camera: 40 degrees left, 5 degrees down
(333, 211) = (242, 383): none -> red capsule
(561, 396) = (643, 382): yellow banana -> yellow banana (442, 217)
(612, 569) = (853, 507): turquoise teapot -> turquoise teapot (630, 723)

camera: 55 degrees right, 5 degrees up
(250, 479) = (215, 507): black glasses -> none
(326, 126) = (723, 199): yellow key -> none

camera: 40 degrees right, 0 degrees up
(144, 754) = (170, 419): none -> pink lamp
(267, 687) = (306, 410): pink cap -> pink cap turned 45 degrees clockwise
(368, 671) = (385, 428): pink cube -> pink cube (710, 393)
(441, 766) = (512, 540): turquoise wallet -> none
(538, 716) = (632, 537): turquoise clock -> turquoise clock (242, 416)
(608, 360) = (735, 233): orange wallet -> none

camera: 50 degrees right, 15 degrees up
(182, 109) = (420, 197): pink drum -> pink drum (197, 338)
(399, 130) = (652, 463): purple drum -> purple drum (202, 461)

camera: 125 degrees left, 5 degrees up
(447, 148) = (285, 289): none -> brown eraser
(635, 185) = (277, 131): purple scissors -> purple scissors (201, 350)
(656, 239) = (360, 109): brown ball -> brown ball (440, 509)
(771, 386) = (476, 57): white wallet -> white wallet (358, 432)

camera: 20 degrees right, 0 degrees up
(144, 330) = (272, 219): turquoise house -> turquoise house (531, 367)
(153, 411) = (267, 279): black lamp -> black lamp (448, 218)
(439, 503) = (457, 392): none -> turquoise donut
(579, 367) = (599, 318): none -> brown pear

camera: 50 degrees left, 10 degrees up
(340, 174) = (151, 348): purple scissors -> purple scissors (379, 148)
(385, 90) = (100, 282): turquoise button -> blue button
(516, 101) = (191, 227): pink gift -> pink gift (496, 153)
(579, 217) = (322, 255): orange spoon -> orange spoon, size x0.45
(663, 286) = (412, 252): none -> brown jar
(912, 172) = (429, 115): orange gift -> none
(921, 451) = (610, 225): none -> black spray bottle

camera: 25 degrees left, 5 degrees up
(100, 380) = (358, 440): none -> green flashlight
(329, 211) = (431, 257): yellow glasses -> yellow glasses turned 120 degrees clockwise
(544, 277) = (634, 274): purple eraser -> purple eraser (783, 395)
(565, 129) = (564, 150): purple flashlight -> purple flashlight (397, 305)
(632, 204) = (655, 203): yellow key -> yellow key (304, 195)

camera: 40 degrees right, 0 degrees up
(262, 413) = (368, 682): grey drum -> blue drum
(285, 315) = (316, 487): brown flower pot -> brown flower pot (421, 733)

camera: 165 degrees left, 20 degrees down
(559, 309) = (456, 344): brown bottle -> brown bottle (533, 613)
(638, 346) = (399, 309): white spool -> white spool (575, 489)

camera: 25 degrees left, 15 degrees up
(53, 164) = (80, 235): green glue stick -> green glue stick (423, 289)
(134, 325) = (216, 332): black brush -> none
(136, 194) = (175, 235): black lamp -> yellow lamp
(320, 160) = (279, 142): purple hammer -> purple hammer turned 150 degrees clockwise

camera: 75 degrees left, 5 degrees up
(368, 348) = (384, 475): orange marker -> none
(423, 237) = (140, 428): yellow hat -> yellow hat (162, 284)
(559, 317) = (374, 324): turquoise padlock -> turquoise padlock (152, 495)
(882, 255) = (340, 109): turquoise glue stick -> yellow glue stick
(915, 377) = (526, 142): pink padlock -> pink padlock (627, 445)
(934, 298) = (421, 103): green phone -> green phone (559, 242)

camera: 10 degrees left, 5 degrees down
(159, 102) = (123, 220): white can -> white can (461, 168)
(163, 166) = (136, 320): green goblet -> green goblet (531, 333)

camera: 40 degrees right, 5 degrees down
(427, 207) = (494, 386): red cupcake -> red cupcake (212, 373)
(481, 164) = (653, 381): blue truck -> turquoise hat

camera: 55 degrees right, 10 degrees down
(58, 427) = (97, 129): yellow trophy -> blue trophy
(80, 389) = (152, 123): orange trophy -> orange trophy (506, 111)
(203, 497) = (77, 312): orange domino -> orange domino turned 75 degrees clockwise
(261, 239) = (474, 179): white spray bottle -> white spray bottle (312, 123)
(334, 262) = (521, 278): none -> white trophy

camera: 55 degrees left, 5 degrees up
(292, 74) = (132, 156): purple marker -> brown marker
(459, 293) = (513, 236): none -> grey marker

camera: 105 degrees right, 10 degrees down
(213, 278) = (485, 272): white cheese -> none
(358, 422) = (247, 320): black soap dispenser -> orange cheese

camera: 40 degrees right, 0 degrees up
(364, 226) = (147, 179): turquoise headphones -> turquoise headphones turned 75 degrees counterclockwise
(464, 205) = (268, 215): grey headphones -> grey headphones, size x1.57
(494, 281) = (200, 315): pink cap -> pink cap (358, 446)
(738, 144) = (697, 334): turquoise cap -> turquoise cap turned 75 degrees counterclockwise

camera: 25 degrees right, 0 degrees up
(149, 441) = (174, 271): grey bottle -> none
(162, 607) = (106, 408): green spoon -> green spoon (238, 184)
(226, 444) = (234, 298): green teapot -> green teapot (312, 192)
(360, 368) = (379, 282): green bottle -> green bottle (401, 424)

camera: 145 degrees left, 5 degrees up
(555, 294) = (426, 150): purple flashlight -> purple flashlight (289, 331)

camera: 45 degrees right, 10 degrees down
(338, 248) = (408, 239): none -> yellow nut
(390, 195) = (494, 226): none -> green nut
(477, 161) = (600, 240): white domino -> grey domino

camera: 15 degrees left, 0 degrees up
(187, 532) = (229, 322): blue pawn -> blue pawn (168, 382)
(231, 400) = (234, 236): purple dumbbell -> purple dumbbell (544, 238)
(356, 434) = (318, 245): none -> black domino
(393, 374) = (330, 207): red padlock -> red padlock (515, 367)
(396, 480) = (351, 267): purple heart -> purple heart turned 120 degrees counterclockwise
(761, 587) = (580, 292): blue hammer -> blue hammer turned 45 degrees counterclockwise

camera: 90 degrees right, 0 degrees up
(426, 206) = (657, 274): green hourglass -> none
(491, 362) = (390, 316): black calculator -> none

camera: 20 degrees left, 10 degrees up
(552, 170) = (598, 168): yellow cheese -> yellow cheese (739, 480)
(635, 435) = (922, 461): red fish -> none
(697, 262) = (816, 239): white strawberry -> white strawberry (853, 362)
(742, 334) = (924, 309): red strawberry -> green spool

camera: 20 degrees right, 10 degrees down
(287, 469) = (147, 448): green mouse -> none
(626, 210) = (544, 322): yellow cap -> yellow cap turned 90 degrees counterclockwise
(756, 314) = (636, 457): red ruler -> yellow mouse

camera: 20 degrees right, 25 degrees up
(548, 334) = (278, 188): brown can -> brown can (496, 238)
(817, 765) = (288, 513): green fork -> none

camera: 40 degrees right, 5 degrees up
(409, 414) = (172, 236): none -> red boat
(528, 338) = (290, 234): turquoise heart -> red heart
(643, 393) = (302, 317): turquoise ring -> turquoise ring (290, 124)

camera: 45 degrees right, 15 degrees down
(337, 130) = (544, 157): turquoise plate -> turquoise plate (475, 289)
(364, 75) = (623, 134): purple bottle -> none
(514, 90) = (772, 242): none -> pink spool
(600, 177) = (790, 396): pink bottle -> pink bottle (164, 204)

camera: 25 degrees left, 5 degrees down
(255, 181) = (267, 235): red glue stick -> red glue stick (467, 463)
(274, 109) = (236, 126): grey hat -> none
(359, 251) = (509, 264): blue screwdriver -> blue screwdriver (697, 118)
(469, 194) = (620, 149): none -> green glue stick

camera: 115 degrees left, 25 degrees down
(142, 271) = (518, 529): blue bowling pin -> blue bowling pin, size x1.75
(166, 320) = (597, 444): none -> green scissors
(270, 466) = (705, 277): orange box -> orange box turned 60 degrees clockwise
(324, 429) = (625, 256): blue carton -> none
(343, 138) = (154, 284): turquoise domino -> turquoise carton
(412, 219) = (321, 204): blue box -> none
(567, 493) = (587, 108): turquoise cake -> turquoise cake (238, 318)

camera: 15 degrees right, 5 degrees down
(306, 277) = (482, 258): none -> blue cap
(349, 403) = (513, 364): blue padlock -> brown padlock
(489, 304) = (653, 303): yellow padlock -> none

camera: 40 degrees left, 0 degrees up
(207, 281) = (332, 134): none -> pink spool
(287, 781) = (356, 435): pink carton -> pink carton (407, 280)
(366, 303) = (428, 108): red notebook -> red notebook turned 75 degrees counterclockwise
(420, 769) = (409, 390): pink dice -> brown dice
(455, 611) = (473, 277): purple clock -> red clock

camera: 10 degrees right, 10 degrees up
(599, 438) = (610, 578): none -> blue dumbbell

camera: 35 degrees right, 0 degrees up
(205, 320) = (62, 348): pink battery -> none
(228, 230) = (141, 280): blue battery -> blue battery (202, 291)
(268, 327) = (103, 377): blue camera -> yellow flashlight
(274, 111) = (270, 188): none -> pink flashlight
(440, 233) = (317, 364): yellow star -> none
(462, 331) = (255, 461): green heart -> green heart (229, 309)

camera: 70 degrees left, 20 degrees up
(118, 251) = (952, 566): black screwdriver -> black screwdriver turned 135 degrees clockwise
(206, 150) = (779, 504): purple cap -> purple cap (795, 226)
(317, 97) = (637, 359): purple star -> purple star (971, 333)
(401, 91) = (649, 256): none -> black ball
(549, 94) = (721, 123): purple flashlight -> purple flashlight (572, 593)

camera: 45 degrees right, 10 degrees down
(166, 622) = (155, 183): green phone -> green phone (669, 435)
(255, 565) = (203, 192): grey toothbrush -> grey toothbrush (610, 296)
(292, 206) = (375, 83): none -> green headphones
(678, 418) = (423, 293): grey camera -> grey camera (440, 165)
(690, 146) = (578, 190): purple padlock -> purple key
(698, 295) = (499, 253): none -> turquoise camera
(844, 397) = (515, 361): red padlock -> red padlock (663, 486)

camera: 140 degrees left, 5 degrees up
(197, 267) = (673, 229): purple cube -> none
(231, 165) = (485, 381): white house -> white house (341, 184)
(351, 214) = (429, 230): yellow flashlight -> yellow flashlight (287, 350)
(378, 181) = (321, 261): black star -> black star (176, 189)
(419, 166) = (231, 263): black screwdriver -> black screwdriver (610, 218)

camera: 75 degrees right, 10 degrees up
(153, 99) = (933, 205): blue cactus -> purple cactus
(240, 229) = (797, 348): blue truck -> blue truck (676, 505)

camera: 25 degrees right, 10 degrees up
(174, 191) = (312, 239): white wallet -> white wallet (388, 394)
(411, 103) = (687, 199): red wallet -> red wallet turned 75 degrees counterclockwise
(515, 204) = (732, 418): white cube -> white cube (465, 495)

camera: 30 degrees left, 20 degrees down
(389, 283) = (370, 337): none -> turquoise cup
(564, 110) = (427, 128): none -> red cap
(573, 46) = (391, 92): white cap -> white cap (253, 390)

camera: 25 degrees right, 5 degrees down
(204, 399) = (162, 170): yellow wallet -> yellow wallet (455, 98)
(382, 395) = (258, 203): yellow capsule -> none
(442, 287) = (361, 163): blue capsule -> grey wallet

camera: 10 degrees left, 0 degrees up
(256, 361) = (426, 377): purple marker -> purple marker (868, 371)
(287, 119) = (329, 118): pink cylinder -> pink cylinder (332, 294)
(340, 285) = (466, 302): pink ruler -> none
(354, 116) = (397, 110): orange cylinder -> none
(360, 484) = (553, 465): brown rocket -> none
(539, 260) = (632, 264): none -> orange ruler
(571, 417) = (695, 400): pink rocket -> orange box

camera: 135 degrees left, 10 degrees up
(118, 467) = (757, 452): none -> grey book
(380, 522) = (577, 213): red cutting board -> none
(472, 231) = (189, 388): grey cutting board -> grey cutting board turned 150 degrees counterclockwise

→ **Your goal**: Only lines with the word "mouse" should be collected from the material.

→ **Response area**:
(287, 469) = (147, 448): green mouse -> none
(756, 314) = (636, 457): red ruler -> yellow mouse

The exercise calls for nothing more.